Exercise requirements – Copy out each line of the listing below where the string "pink" appears.
——————
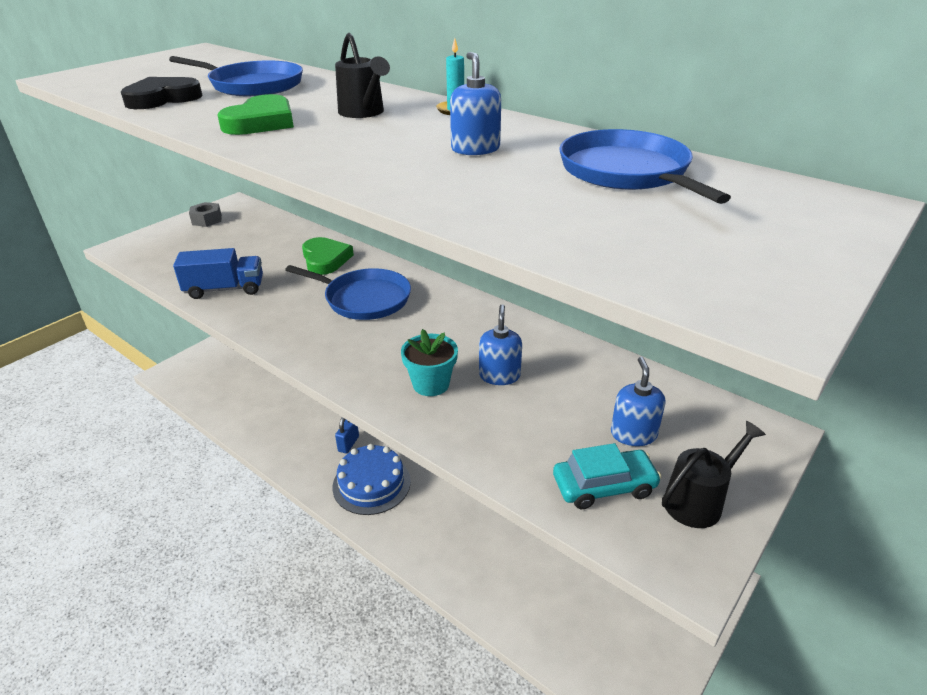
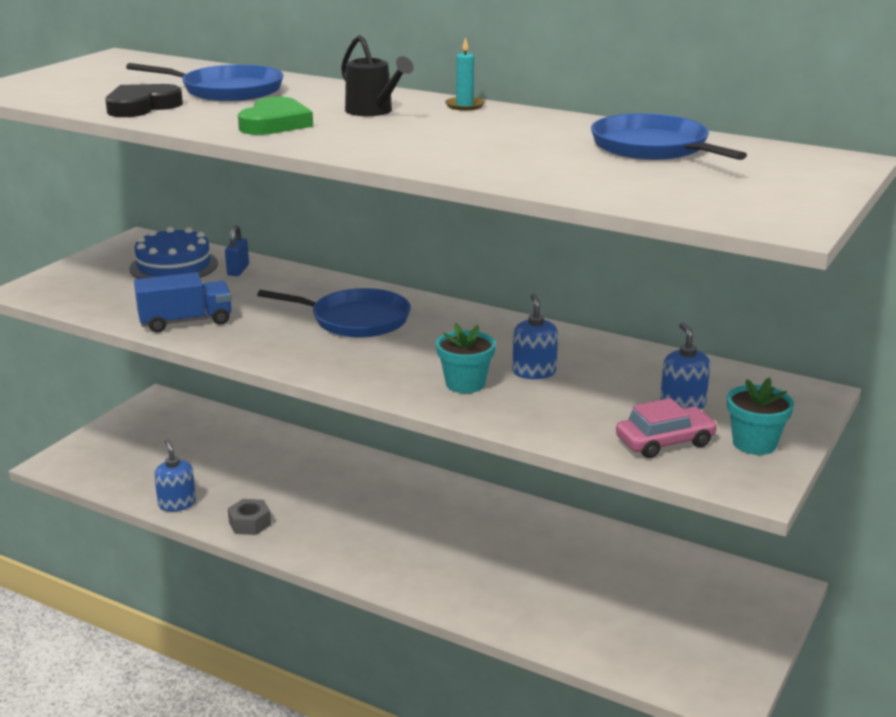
camera: 10 degrees left, 10 degrees down
(207, 220) = (115, 257): grey nut -> grey nut (250, 523)
(325, 259) = (289, 287): green heart -> none
(348, 444) = (327, 513): blue padlock -> blue padlock (238, 270)
(371, 484) = (370, 547): blue cake -> blue cake (174, 266)
(475, 149) = (507, 136): blue soap dispenser -> blue soap dispenser (177, 504)
(604, 486) = (665, 442): turquoise car -> pink car
(699, 500) = (754, 444): black watering can -> turquoise flower pot

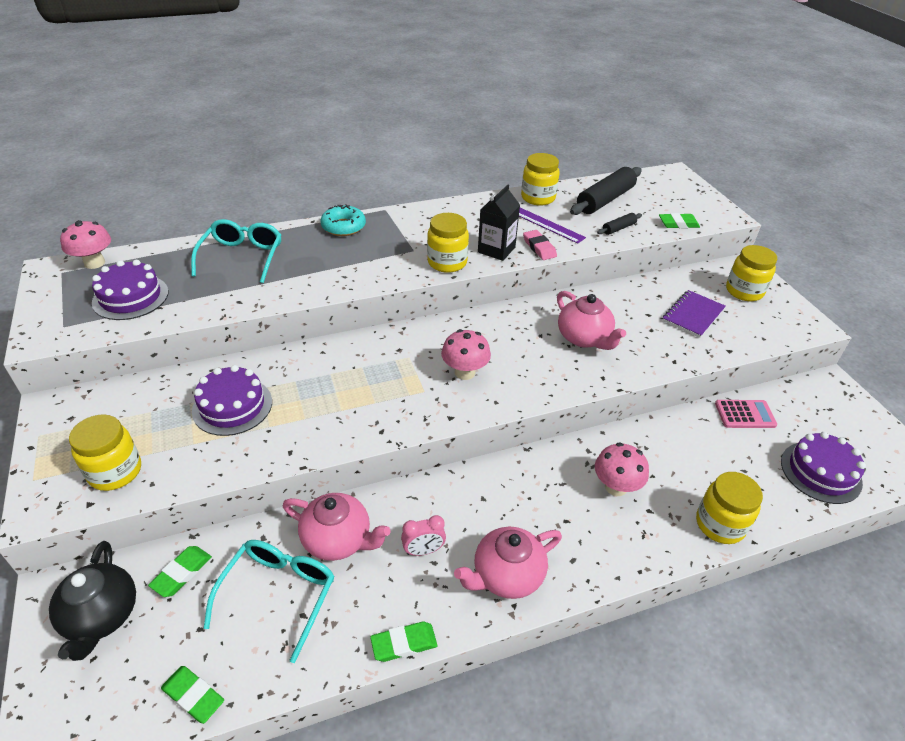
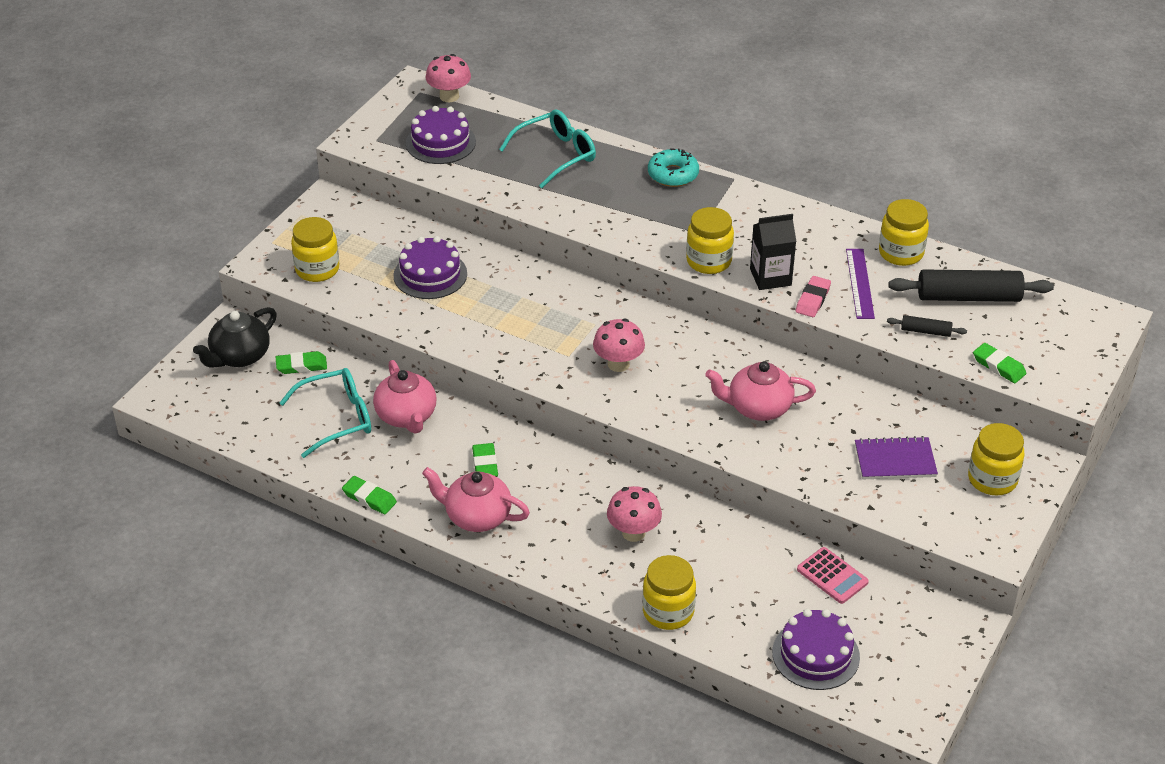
camera: 50 degrees right, 0 degrees up
(193, 696) = (240, 432): green eraser -> green eraser (485, 464)
(423, 550) = (447, 463): pink clock -> none
(584, 338) = (758, 408): pink teapot -> pink teapot turned 75 degrees clockwise

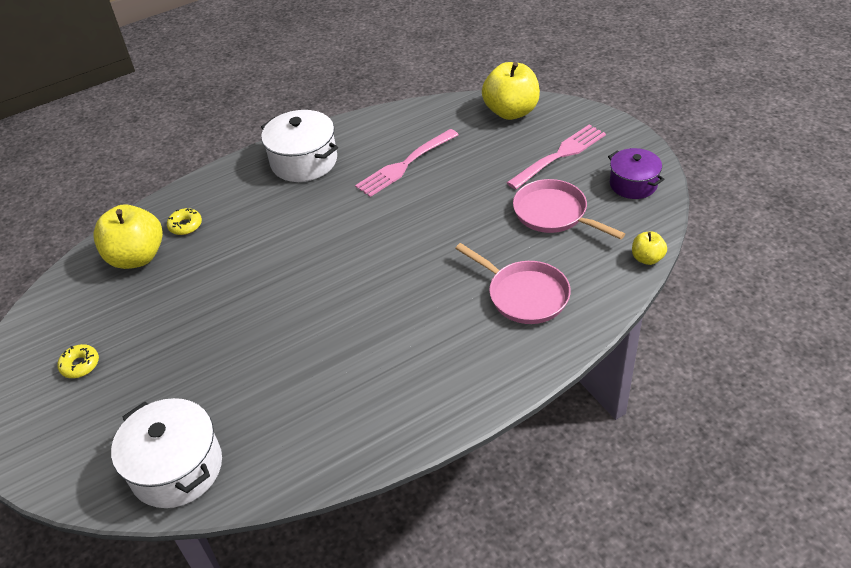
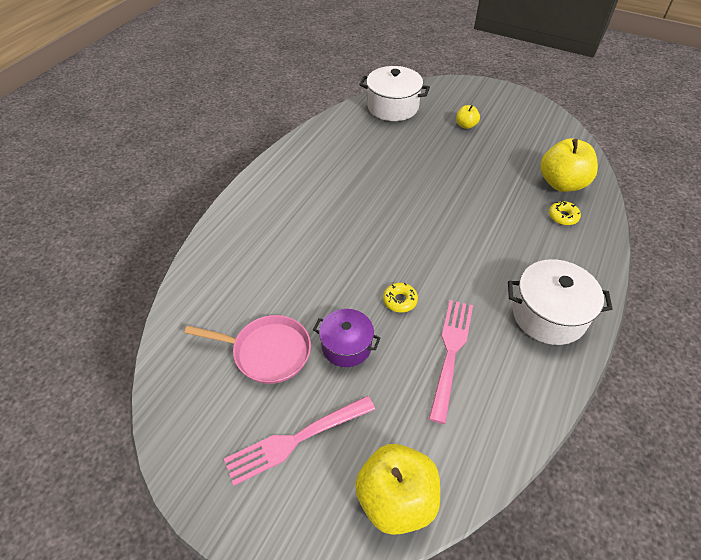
camera: 145 degrees right, 5 degrees up
(80, 365) = (502, 123): yellow donut -> yellow donut (400, 300)
(524, 294) = (257, 263): pink pan -> none
(559, 156) = (297, 439): pink fork -> pink fork turned 45 degrees clockwise
(633, 184) = (197, 428): purple pot -> purple pot (346, 346)
(647, 258) = (163, 336): yellow apple -> yellow apple (466, 125)

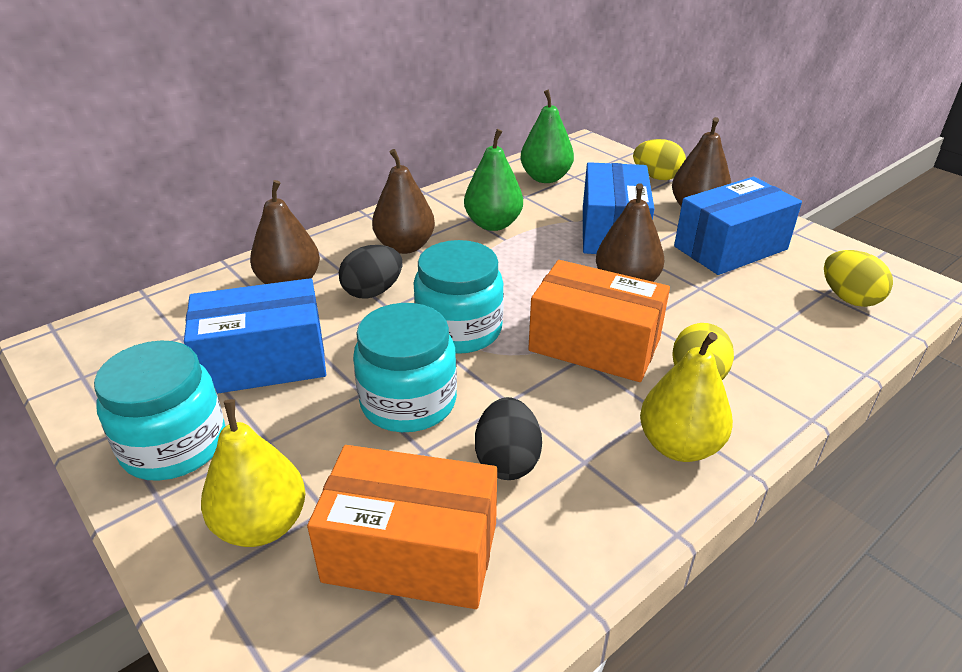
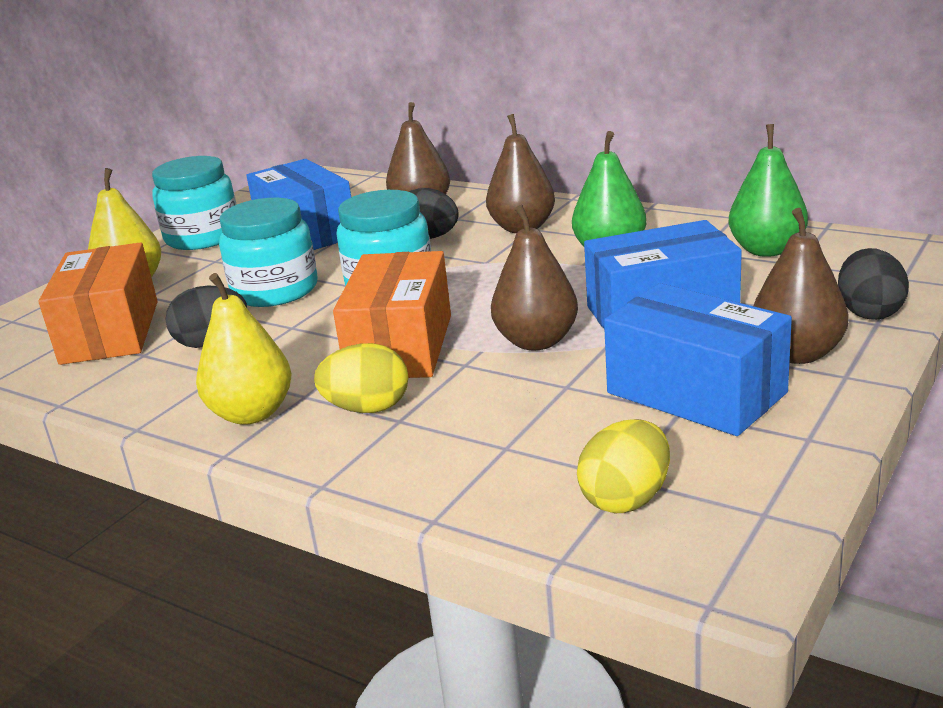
camera: 75 degrees right, 10 degrees down
(656, 177) = (869, 312): yellow egg -> black egg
——————
Exercise output –
(604, 486) = (665, 442): turquoise car -> pink car
(423, 550) = (447, 463): pink clock -> none
(584, 338) = (758, 408): pink teapot -> pink teapot turned 75 degrees clockwise
(524, 294) = (257, 263): pink pan -> none
(559, 156) = (297, 439): pink fork -> pink fork turned 45 degrees clockwise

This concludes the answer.